:: WHAT YOU ARE ASKED TO DO ::
Reproduce exactly the lines beginning with the line that contains "(205, 143) = (302, 100): purple" and ending at the final line of the material below.

:: DATA SEGMENT ::
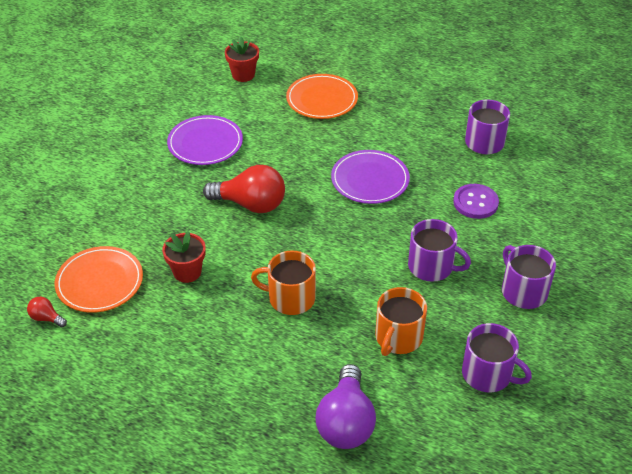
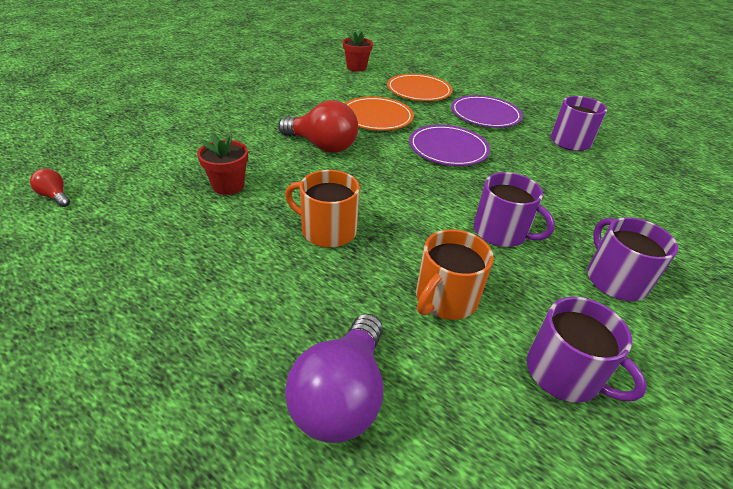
camera: 10 degrees right, 5 degrees down
(99, 282) = (134, 177): orange plate -> orange plate (376, 117)
(205, 143) = (302, 100): purple plate -> purple plate (485, 115)
(475, 202) = (558, 185): purple button -> none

:: EXERCISE OUTPUT ::
(205, 143) = (302, 100): purple plate -> purple plate (485, 115)
(475, 202) = (558, 185): purple button -> none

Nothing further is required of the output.